● **Aim of the task**: Nothing in the records may change. Print them all again.

[Object transformation records]
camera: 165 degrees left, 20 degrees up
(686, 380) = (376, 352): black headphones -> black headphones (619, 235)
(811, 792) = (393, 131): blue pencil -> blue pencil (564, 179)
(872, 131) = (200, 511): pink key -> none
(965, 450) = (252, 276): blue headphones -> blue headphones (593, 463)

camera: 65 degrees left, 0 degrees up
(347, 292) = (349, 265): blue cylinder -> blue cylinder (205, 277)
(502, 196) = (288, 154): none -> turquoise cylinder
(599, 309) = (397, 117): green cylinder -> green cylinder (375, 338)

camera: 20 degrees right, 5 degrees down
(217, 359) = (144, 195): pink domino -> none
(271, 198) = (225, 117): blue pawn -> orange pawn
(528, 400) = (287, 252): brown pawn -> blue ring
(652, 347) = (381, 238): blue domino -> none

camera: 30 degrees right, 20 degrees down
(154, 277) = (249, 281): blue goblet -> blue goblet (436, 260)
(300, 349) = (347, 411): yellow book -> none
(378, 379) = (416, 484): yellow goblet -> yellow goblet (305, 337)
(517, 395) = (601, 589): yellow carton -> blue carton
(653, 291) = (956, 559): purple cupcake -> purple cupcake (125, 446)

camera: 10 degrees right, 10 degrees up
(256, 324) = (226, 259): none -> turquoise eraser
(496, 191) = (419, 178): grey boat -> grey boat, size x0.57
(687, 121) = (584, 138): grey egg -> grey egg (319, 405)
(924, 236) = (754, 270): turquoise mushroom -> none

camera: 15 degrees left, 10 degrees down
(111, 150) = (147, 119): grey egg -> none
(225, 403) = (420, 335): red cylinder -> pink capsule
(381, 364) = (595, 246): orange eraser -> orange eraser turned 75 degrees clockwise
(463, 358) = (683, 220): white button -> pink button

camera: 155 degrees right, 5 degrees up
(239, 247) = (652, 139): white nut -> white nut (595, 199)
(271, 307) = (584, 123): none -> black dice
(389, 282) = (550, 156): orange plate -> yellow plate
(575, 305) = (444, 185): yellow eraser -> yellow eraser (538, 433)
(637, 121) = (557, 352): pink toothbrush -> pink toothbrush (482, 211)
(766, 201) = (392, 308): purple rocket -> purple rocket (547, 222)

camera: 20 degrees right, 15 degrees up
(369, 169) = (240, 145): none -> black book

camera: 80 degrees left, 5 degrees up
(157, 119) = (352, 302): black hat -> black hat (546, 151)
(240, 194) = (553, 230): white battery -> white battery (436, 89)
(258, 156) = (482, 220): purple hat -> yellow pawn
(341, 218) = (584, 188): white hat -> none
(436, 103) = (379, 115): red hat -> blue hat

● **Written reply**:
camera: 165 degrees left, 20 degrees up
(686, 380) = (376, 352): black headphones -> black headphones (619, 235)
(811, 792) = (393, 131): blue pencil -> blue pencil (564, 179)
(872, 131) = (200, 511): pink key -> none
(965, 450) = (252, 276): blue headphones -> blue headphones (593, 463)

camera: 65 degrees left, 0 degrees up
(347, 292) = (349, 265): blue cylinder -> blue cylinder (205, 277)
(502, 196) = (288, 154): none -> turquoise cylinder
(599, 309) = (397, 117): green cylinder -> green cylinder (375, 338)

camera: 20 degrees right, 5 degrees down
(217, 359) = (144, 195): pink domino -> none
(271, 198) = (225, 117): blue pawn -> orange pawn
(528, 400) = (287, 252): brown pawn -> blue ring
(652, 347) = (381, 238): blue domino -> none

camera: 30 degrees right, 20 degrees down
(154, 277) = (249, 281): blue goblet -> blue goblet (436, 260)
(300, 349) = (347, 411): yellow book -> none
(378, 379) = (416, 484): yellow goblet -> yellow goblet (305, 337)
(517, 395) = (601, 589): yellow carton -> blue carton
(653, 291) = (956, 559): purple cupcake -> purple cupcake (125, 446)

camera: 10 degrees right, 10 degrees up
(256, 324) = (226, 259): none -> turquoise eraser
(496, 191) = (419, 178): grey boat -> grey boat, size x0.57
(687, 121) = (584, 138): grey egg -> grey egg (319, 405)
(924, 236) = (754, 270): turquoise mushroom -> none

camera: 15 degrees left, 10 degrees down
(111, 150) = (147, 119): grey egg -> none
(225, 403) = (420, 335): red cylinder -> pink capsule
(381, 364) = (595, 246): orange eraser -> orange eraser turned 75 degrees clockwise
(463, 358) = (683, 220): white button -> pink button

camera: 155 degrees right, 5 degrees up
(239, 247) = (652, 139): white nut -> white nut (595, 199)
(271, 307) = (584, 123): none -> black dice
(389, 282) = (550, 156): orange plate -> yellow plate
(575, 305) = (444, 185): yellow eraser -> yellow eraser (538, 433)
(637, 121) = (557, 352): pink toothbrush -> pink toothbrush (482, 211)
(766, 201) = (392, 308): purple rocket -> purple rocket (547, 222)

camera: 20 degrees right, 15 degrees up
(369, 169) = (240, 145): none -> black book

camera: 80 degrees left, 5 degrees up
(157, 119) = (352, 302): black hat -> black hat (546, 151)
(240, 194) = (553, 230): white battery -> white battery (436, 89)
(258, 156) = (482, 220): purple hat -> yellow pawn
(341, 218) = (584, 188): white hat -> none
(436, 103) = (379, 115): red hat -> blue hat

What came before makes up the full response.